**INSTRUCTIONS FOR THE TASK:** Lines from the one containing "none -> tan brick G5 level 1" through the end of the listing are what is wanted, given again exactly with both ends included and pictures left out.
------------------------------
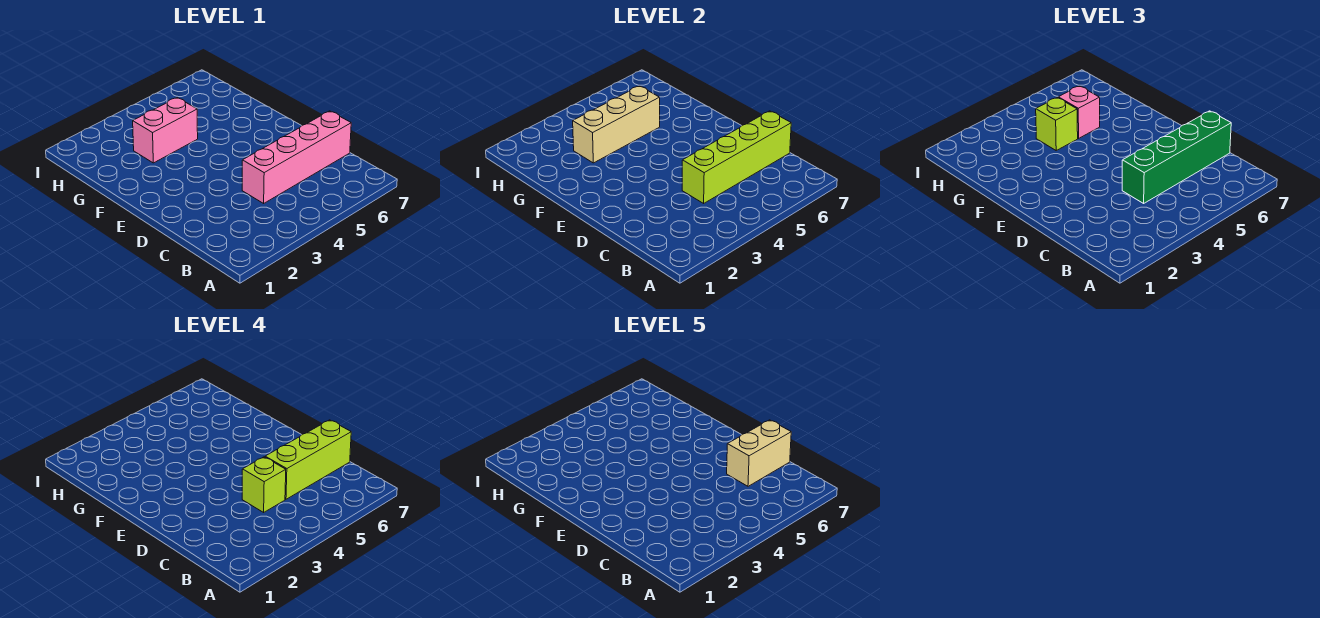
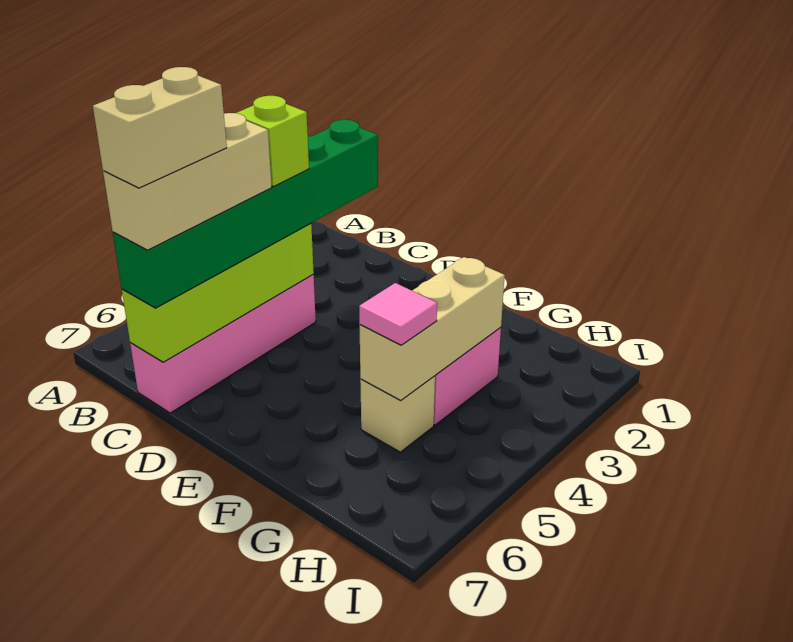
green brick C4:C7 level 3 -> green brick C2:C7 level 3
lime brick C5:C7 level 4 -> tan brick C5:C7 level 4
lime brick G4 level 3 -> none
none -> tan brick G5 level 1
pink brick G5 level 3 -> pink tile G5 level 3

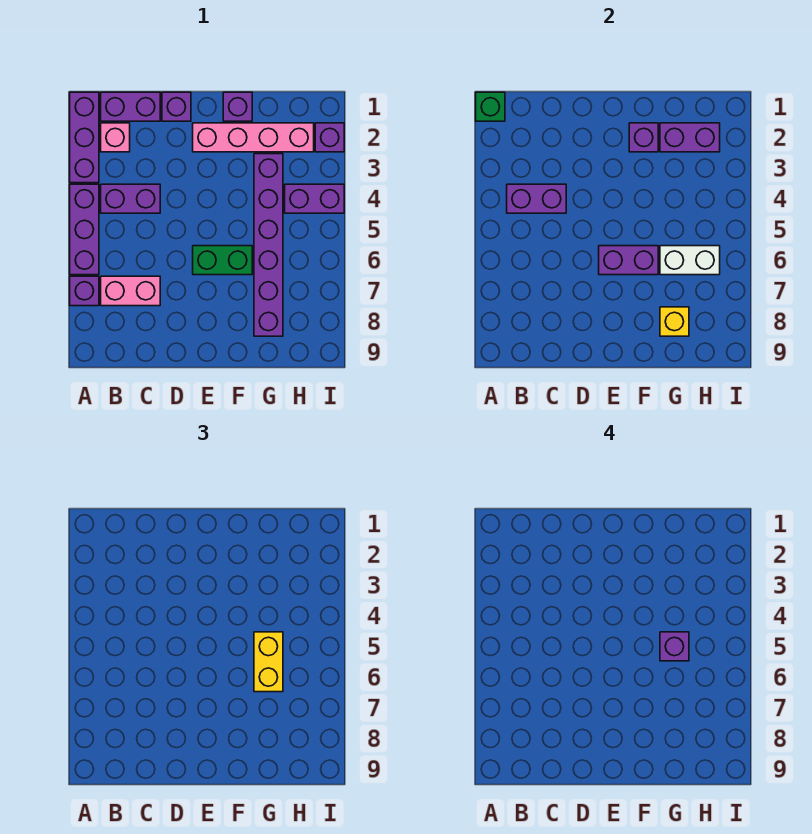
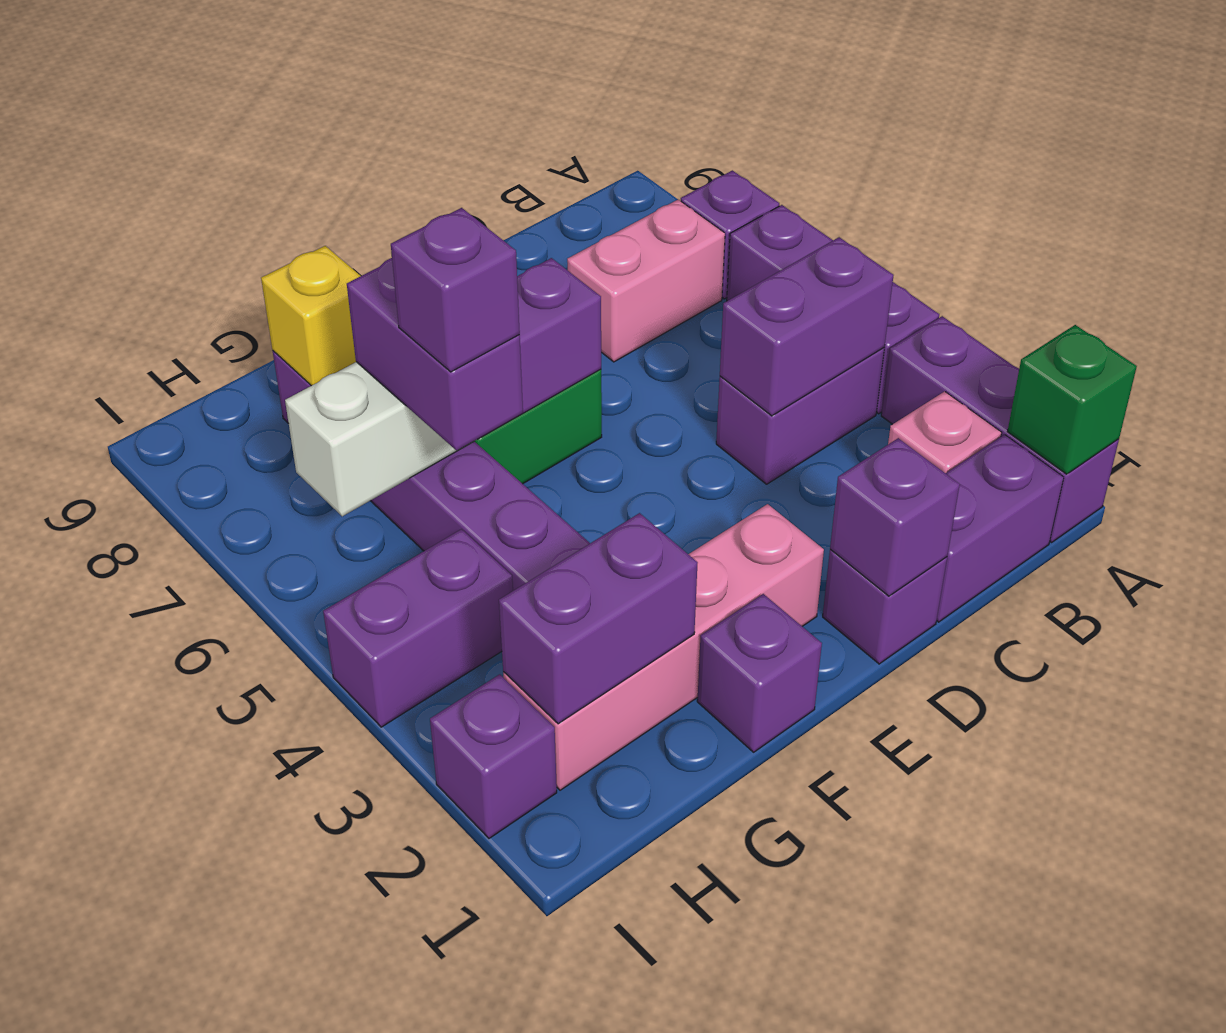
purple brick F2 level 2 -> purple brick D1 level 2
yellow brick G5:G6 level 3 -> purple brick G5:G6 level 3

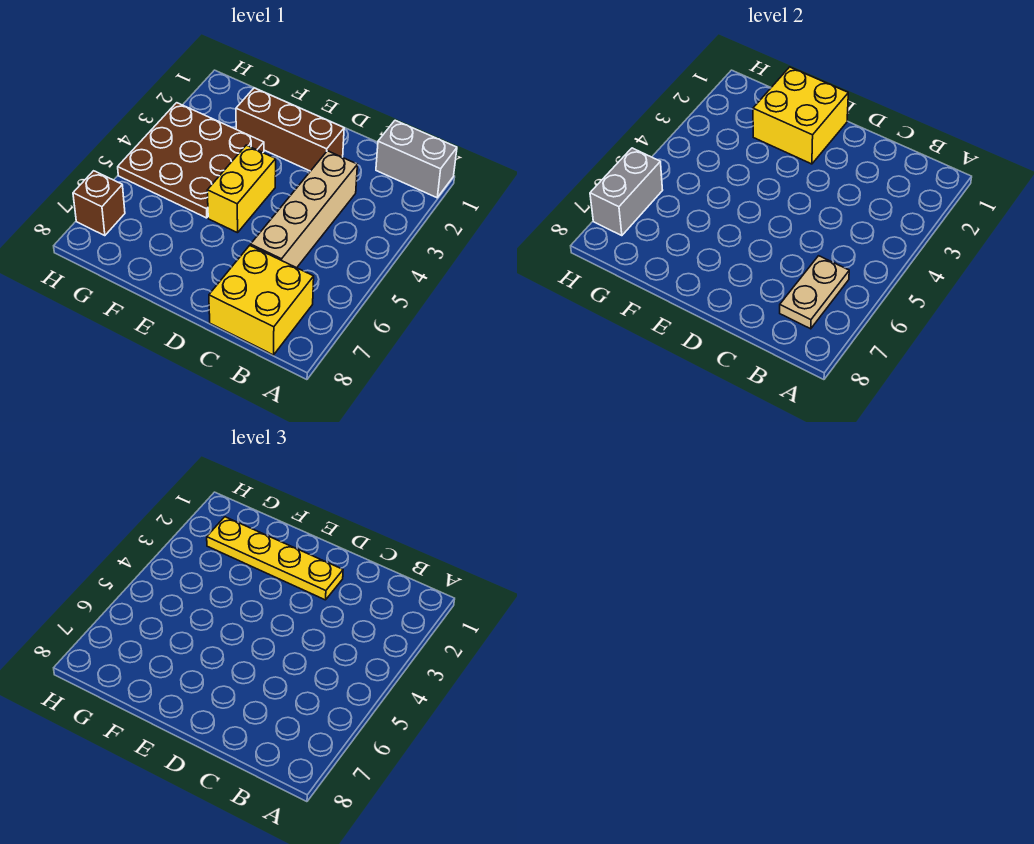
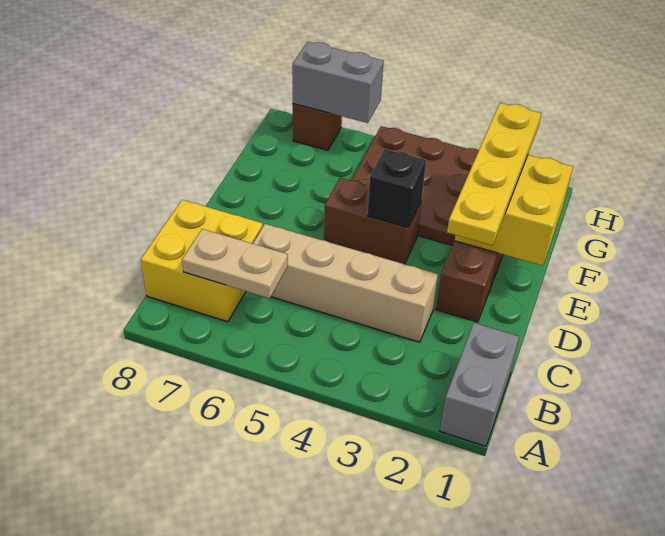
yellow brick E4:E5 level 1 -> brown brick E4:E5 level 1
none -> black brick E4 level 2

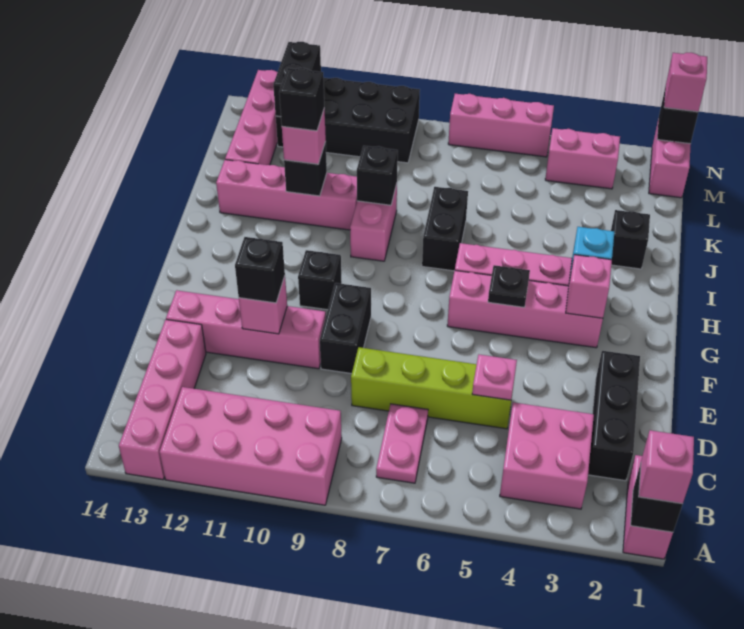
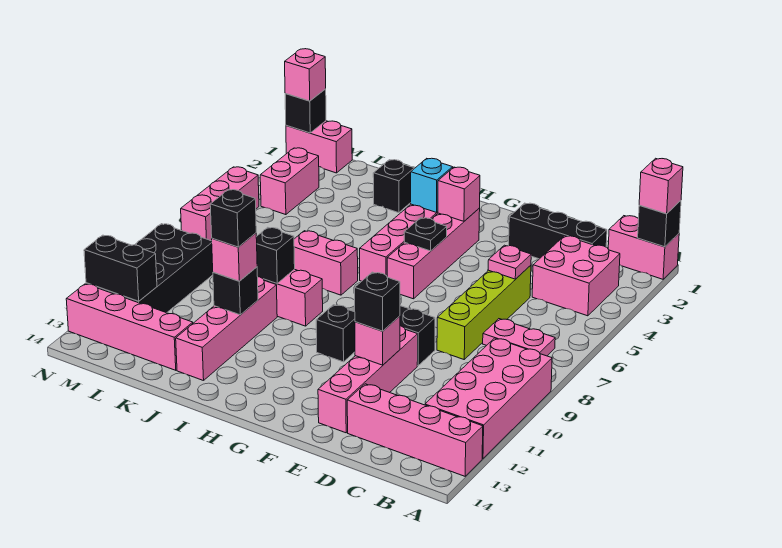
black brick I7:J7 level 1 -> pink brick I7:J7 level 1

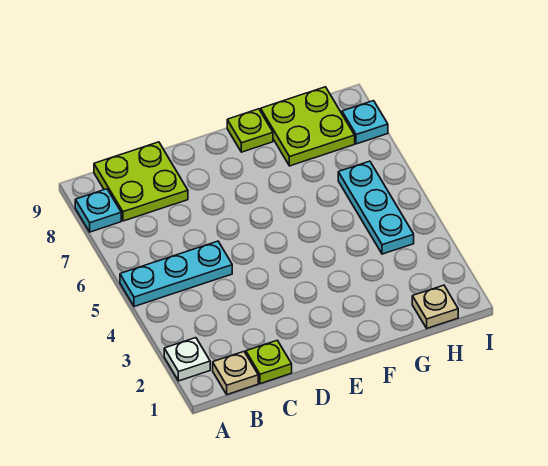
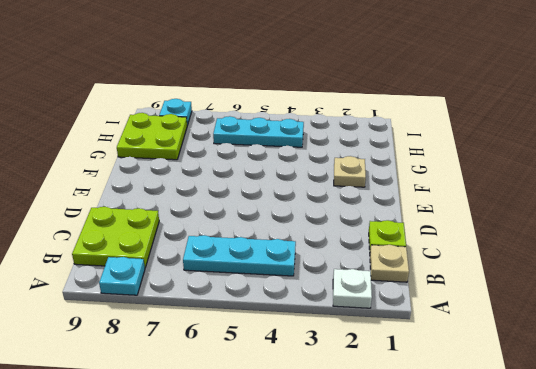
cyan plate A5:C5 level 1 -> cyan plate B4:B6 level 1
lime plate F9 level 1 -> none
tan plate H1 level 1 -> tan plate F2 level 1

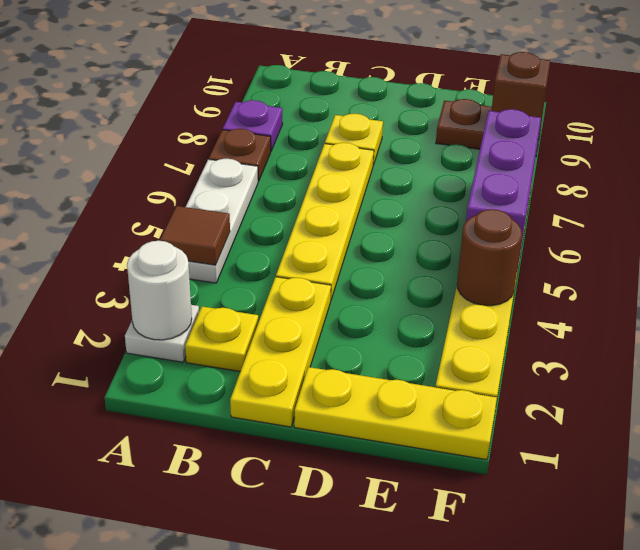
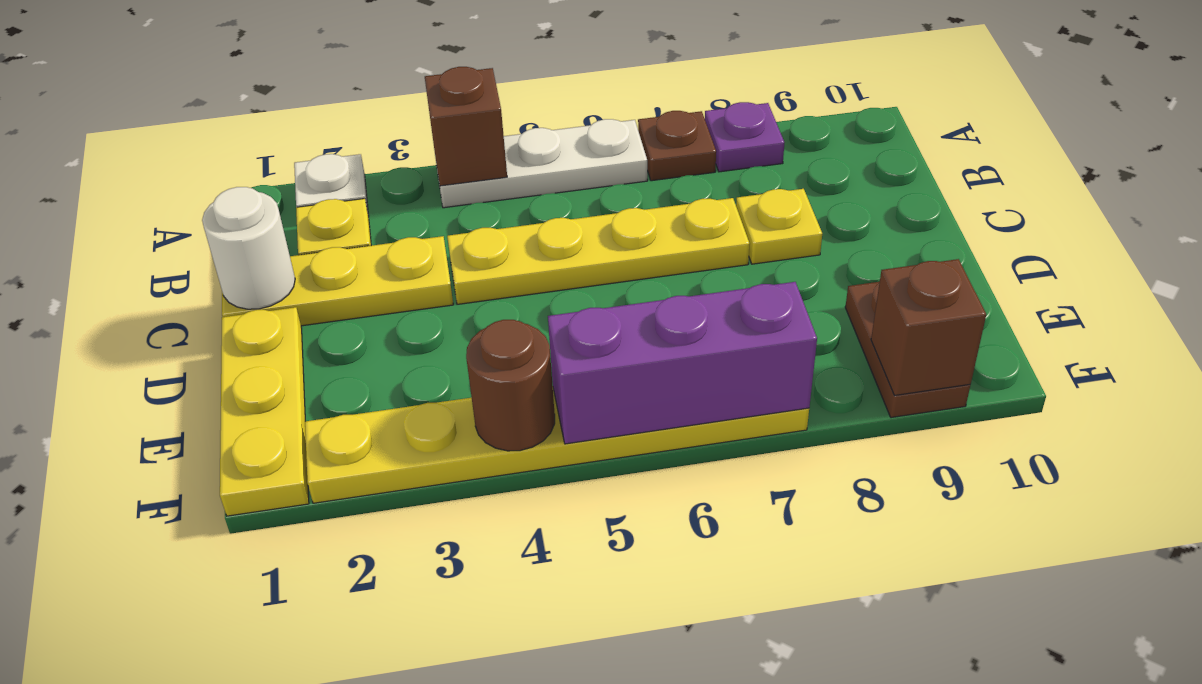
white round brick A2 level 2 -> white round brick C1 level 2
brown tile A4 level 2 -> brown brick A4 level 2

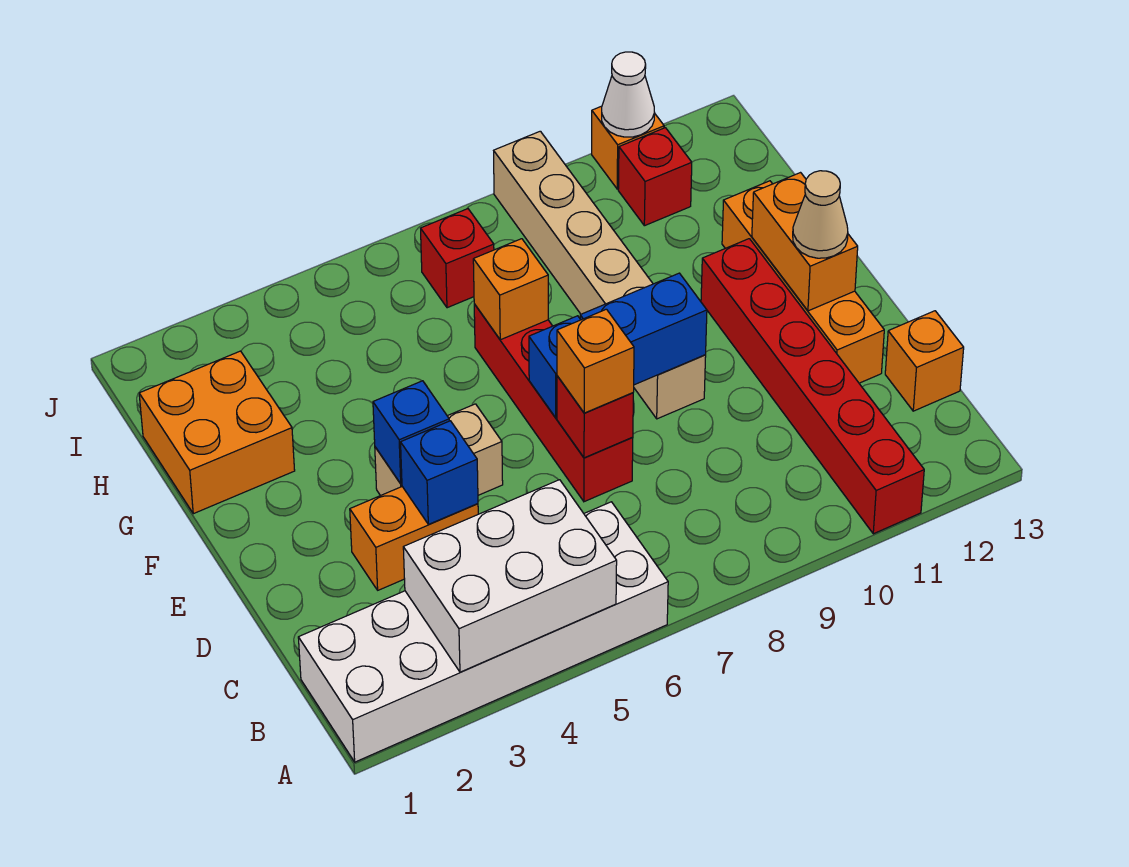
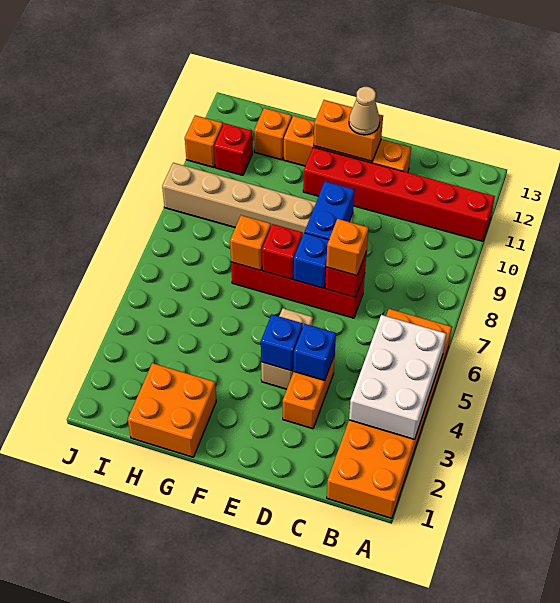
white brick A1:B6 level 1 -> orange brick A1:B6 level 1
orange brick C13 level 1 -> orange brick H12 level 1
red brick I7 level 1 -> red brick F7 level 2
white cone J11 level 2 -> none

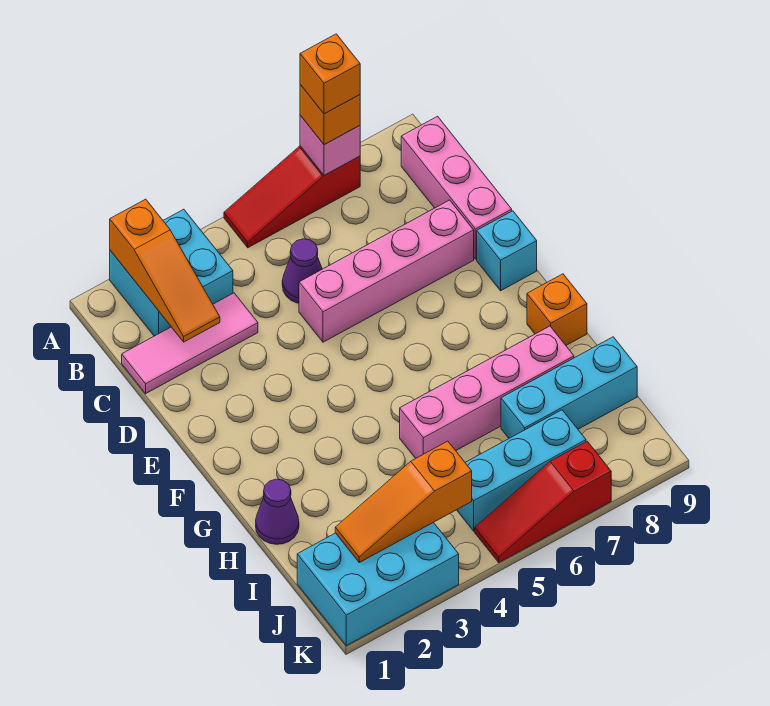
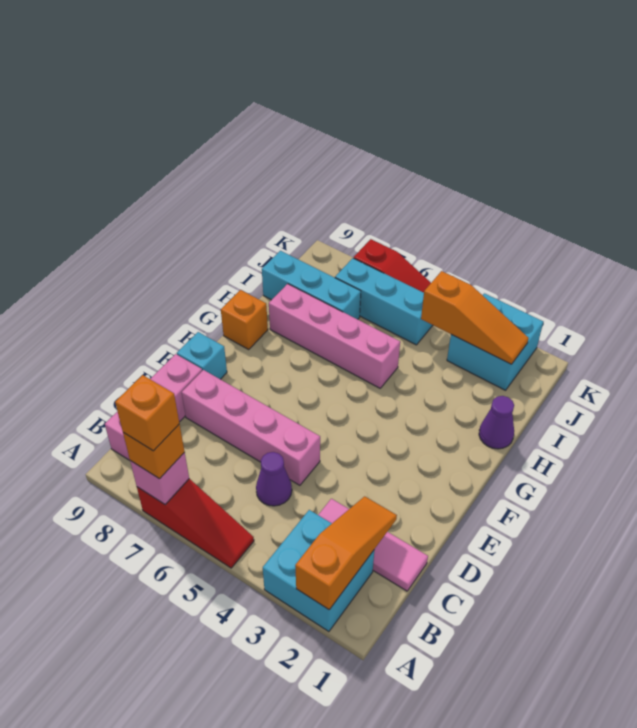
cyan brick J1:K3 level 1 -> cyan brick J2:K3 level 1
------------------------------
**ANSWER TO THIS PROBLEM:**
none -> tan brick G5 level 1
pink brick G5 level 3 -> pink tile G5 level 3

purple brick F2 level 2 -> purple brick D1 level 2
yellow brick G5:G6 level 3 -> purple brick G5:G6 level 3

yellow brick E4:E5 level 1 -> brown brick E4:E5 level 1
none -> black brick E4 level 2

black brick I7:J7 level 1 -> pink brick I7:J7 level 1

cyan plate A5:C5 level 1 -> cyan plate B4:B6 level 1
lime plate F9 level 1 -> none
tan plate H1 level 1 -> tan plate F2 level 1

white round brick A2 level 2 -> white round brick C1 level 2
brown tile A4 level 2 -> brown brick A4 level 2

white brick A1:B6 level 1 -> orange brick A1:B6 level 1
orange brick C13 level 1 -> orange brick H12 level 1
red brick I7 level 1 -> red brick F7 level 2
white cone J11 level 2 -> none

cyan brick J1:K3 level 1 -> cyan brick J2:K3 level 1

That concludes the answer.